▸ **Work instructions**
An exact copy of the entries is required, excluding any pictures.

____________________

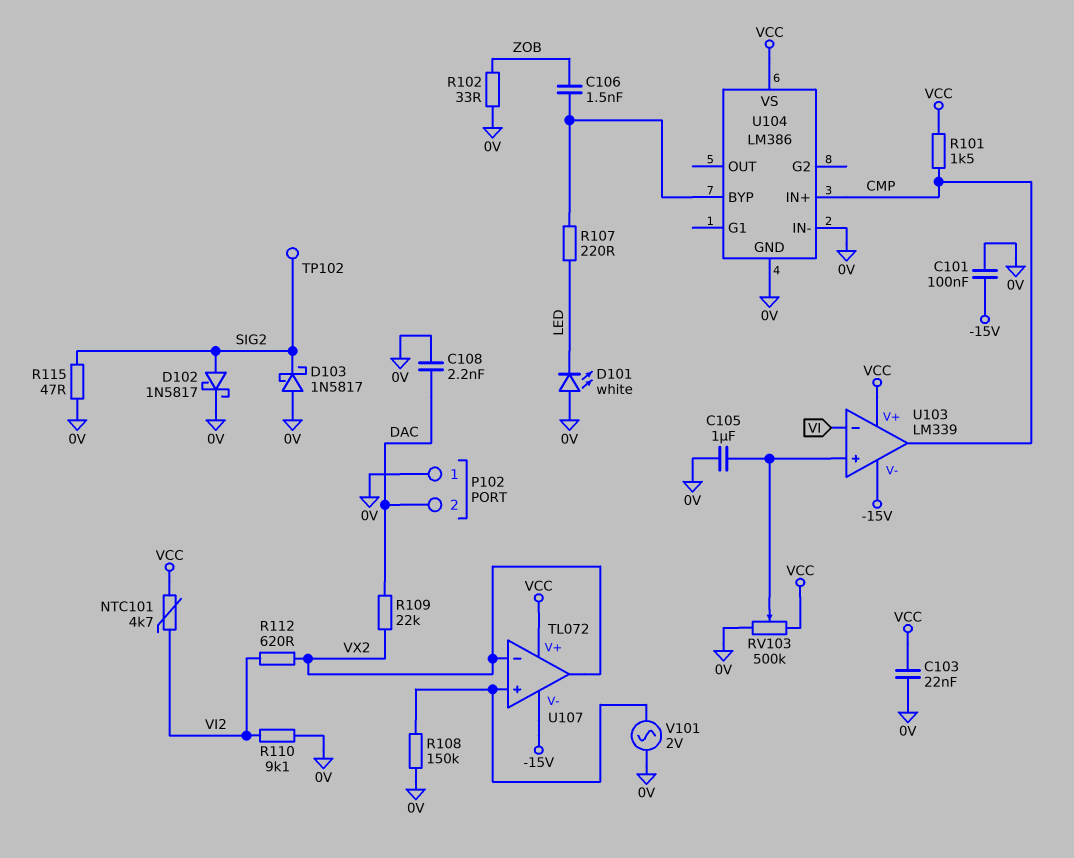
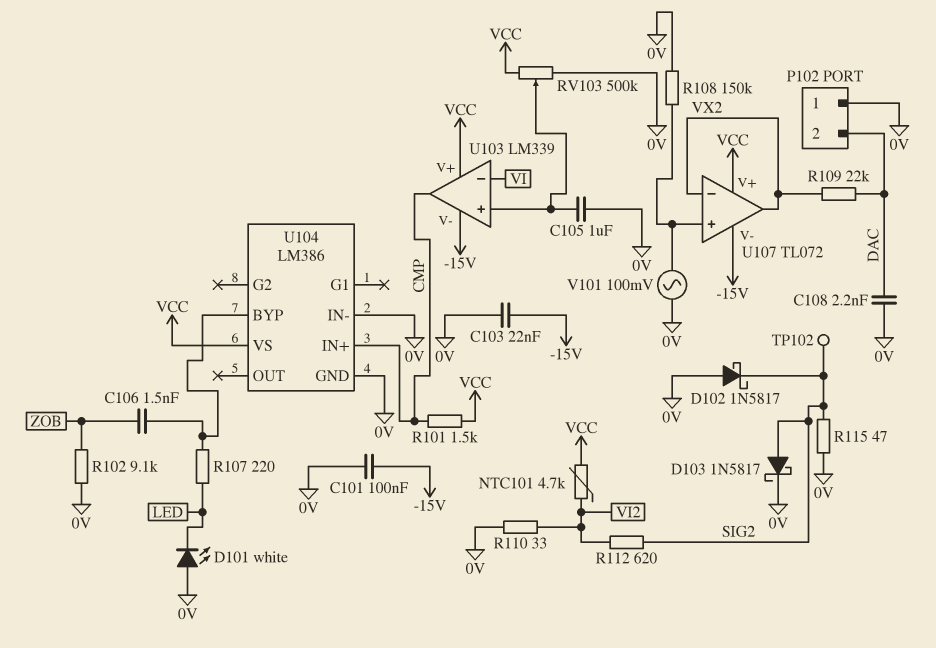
C103: 22nF (0V, VCC) -> 22nF (-15V, 0V)
D102: schottky 1N5817 (A SIG2, K 0V) -> schottky 1N5817 (A 0V, K SIG2)
D103: schottky 1N5817 (A 0V, K SIG2) -> schottky 1N5817 (A SIG2, K 0V)
R102: 33 (0V, ZOB) -> 9.1k (0V, ZOB)
R110: 9.1k (0V, VI2) -> 33 (0V, VI2)
R112: 620 (VI2, VX2) -> 620 (SIG2, VI2)
V101: AC 2V (0V, U107/in+) -> AC 100mV (0V, U107/in+)

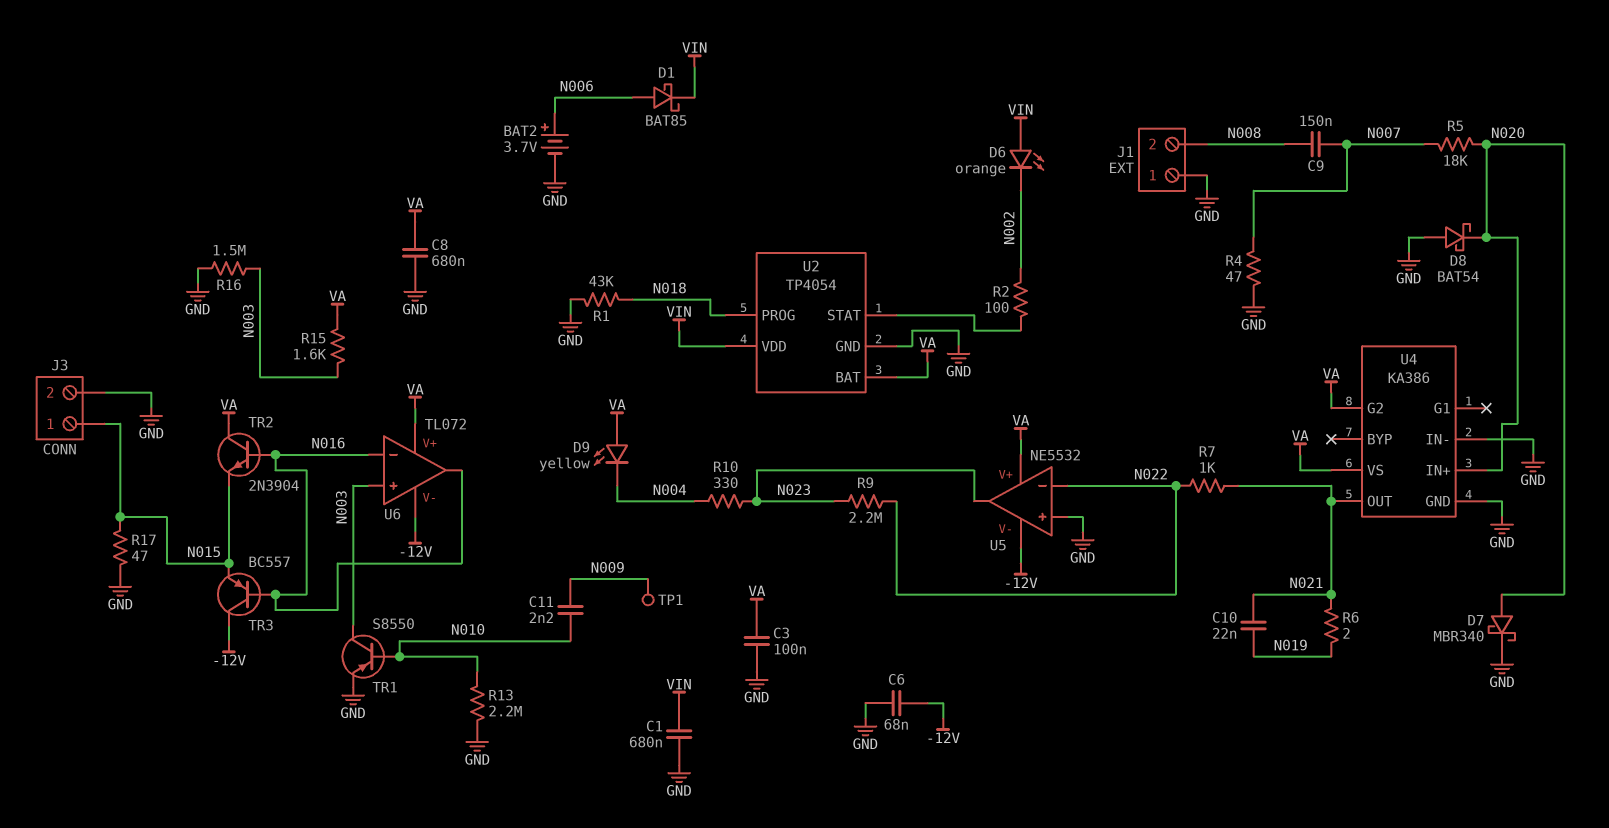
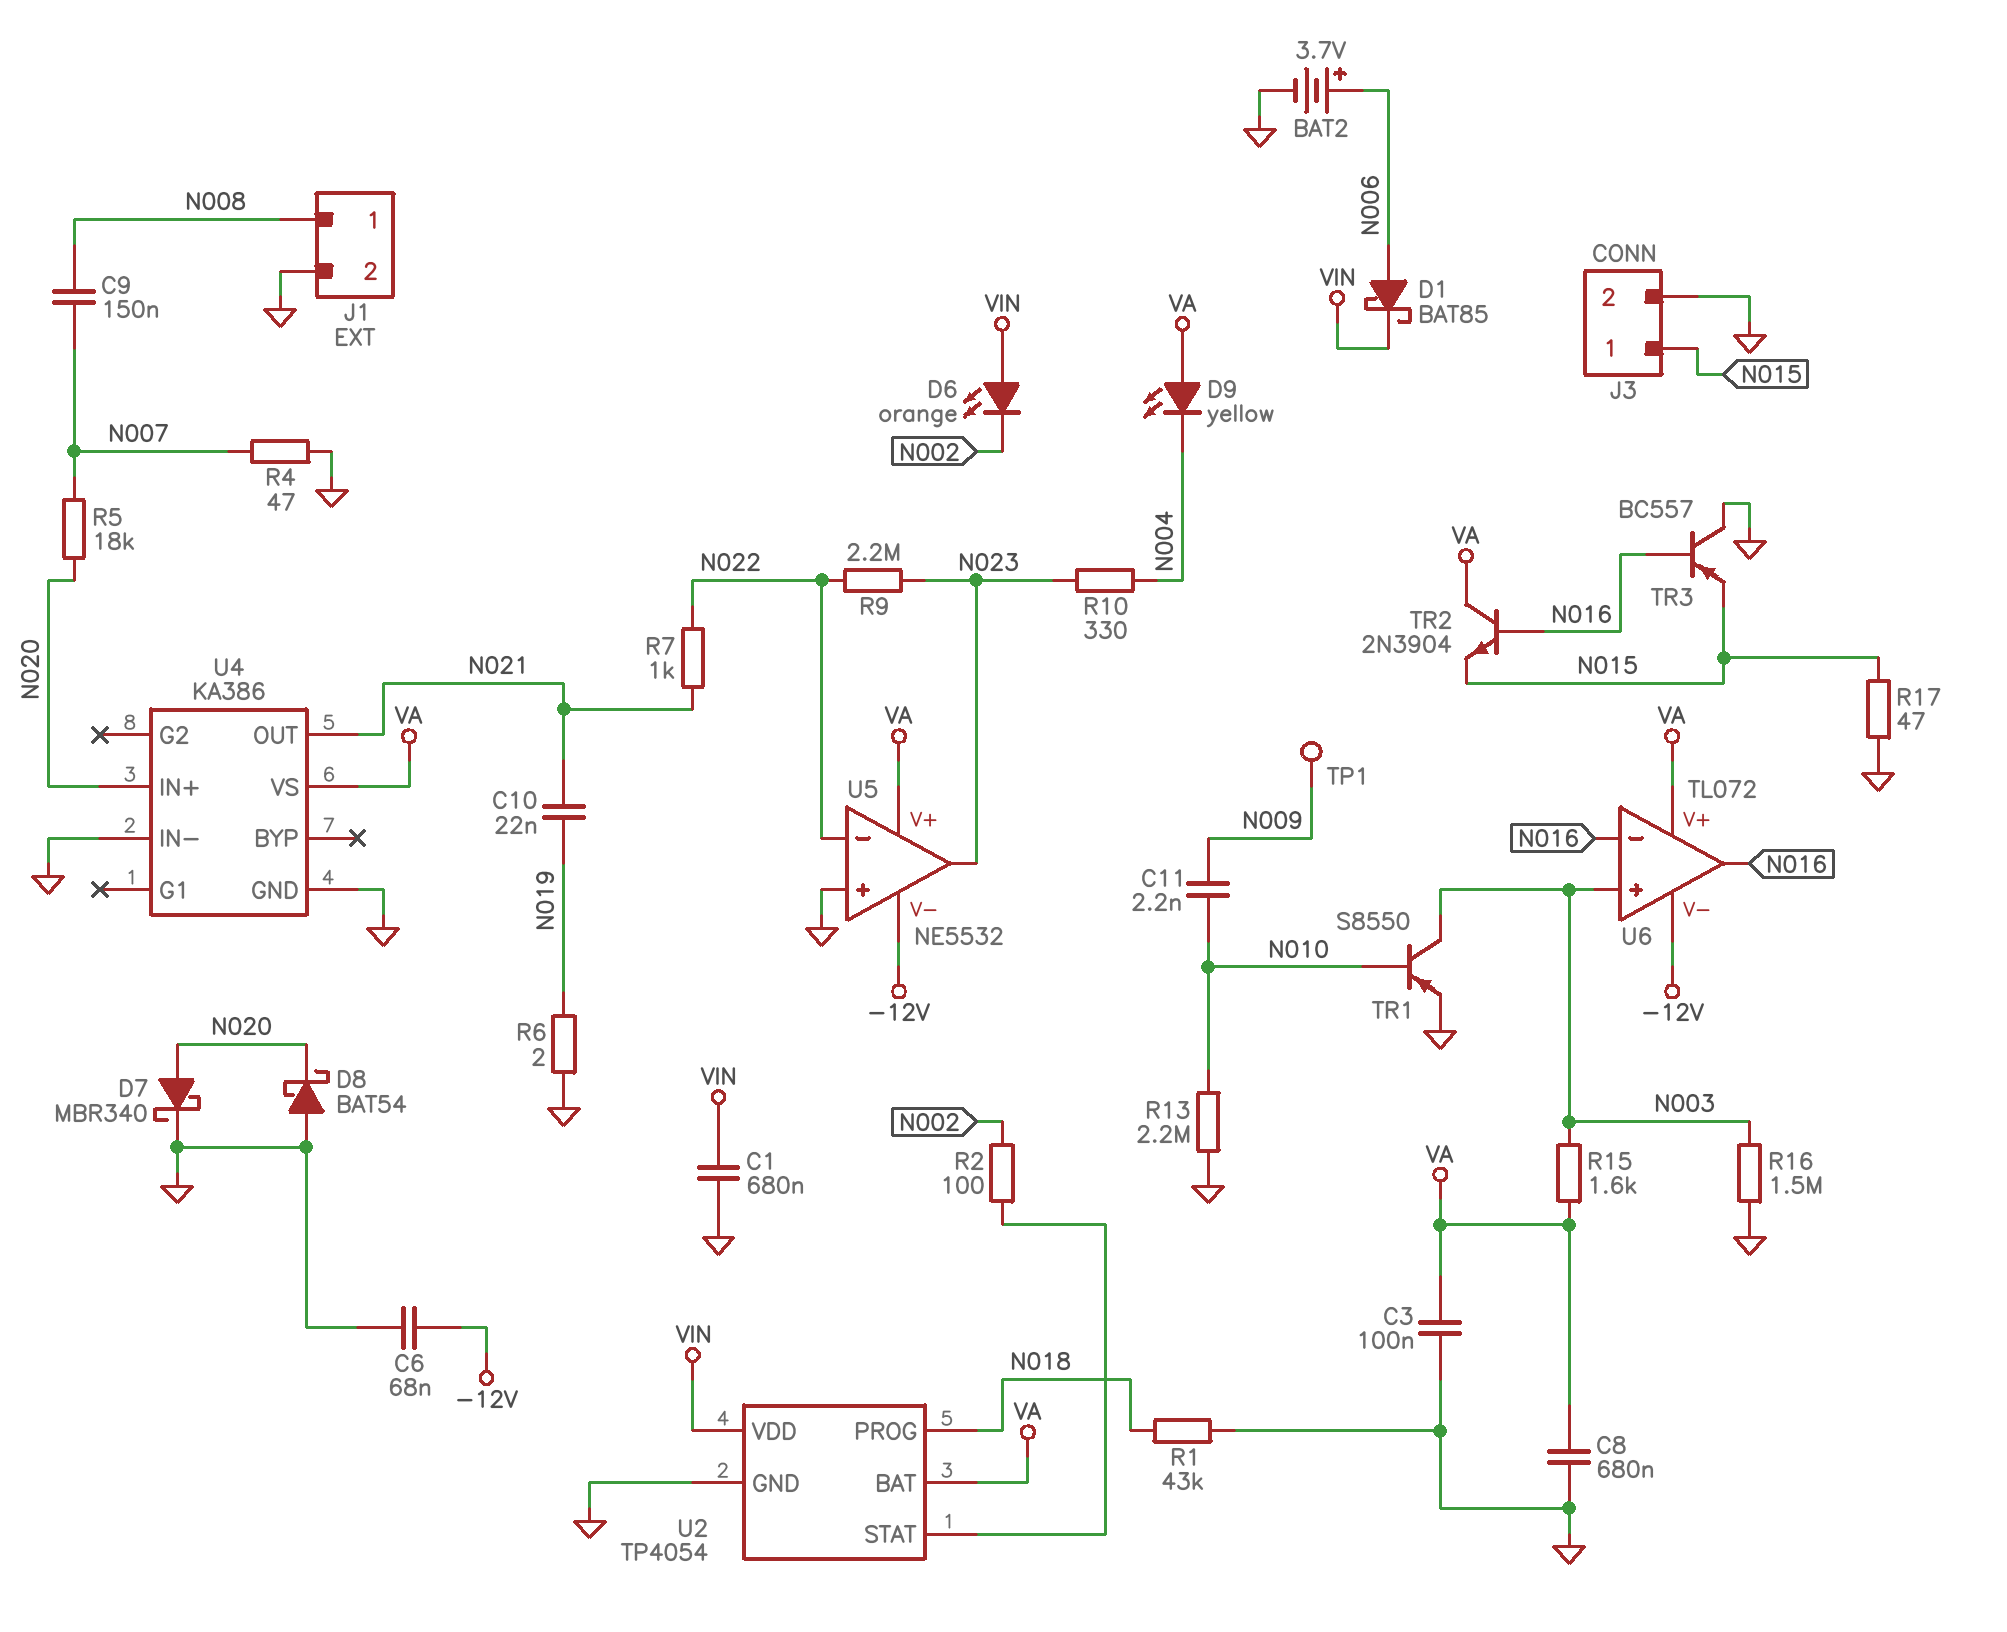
J1 pin 1: GND -> N008
J1 pin 2: N008 -> GND
R6: 2 (N019, N021) -> 2 (GND, N019)
TR3: PNP BC557 (B N016, C -12V, E N015) -> PNP BC557 (B N016, C GND, E N015)
U4 pin G2: VA -> none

____________________

▸ **Your response**
C103: 22nF (0V, VCC) -> 22nF (-15V, 0V)
D102: schottky 1N5817 (A SIG2, K 0V) -> schottky 1N5817 (A 0V, K SIG2)
D103: schottky 1N5817 (A 0V, K SIG2) -> schottky 1N5817 (A SIG2, K 0V)
R102: 33 (0V, ZOB) -> 9.1k (0V, ZOB)
R110: 9.1k (0V, VI2) -> 33 (0V, VI2)
R112: 620 (VI2, VX2) -> 620 (SIG2, VI2)
V101: AC 2V (0V, U107/in+) -> AC 100mV (0V, U107/in+)

J1 pin 1: GND -> N008
J1 pin 2: N008 -> GND
R6: 2 (N019, N021) -> 2 (GND, N019)
TR3: PNP BC557 (B N016, C -12V, E N015) -> PNP BC557 (B N016, C GND, E N015)
U4 pin G2: VA -> none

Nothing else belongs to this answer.